BEGIN EXERCISE DATA
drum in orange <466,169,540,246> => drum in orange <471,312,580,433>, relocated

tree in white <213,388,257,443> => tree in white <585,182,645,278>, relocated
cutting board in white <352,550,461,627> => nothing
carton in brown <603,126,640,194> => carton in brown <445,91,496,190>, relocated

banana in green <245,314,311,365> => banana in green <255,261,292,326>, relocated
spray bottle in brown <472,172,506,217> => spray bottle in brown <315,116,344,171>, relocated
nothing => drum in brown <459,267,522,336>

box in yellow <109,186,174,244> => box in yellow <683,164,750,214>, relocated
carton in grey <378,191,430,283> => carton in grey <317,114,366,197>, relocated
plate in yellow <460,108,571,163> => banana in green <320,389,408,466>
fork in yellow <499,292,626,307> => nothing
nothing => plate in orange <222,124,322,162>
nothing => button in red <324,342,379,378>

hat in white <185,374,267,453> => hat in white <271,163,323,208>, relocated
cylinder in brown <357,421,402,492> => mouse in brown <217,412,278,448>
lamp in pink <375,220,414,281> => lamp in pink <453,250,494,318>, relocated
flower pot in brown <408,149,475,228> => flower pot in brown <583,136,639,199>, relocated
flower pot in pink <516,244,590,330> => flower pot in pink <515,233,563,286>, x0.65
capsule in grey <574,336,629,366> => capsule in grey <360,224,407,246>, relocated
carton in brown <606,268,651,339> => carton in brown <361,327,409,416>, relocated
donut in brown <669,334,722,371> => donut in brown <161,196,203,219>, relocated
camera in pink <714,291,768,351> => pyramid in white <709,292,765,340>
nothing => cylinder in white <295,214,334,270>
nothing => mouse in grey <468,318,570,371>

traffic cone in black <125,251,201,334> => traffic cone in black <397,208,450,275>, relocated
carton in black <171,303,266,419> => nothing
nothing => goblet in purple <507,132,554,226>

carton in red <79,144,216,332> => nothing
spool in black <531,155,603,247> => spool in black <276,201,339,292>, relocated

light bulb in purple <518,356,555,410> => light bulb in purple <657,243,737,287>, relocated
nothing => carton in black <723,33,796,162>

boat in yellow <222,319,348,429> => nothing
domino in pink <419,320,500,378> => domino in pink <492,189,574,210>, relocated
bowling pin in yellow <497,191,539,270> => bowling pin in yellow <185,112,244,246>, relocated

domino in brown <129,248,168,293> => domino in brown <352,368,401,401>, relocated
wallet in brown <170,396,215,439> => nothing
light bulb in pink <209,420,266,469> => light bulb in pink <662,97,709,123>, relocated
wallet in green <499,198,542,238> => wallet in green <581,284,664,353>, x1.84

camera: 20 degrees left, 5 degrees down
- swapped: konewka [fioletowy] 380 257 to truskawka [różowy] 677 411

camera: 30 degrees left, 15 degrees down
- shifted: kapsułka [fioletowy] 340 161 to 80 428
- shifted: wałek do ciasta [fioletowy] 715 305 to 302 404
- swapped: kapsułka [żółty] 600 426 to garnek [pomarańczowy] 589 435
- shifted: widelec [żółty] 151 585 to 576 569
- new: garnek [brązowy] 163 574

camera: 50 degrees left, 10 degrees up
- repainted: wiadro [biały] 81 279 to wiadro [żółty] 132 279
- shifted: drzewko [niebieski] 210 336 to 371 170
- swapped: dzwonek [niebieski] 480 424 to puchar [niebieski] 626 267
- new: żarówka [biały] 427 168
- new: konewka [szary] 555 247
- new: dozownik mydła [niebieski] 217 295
END EXERCISE DATA
ACTION ITEM → Each line from the one that contains "- new: garnek [brązowy] 163 574" through the end of the records must be repeated exactly. No other line belongs in the answer.

RESPONSE →
- new: garnek [brązowy] 163 574

camera: 50 degrees left, 10 degrees up
- repainted: wiadro [biały] 81 279 to wiadro [żółty] 132 279
- shifted: drzewko [niebieski] 210 336 to 371 170
- swapped: dzwonek [niebieski] 480 424 to puchar [niebieski] 626 267
- new: żarówka [biały] 427 168
- new: konewka [szary] 555 247
- new: dozownik mydła [niebieski] 217 295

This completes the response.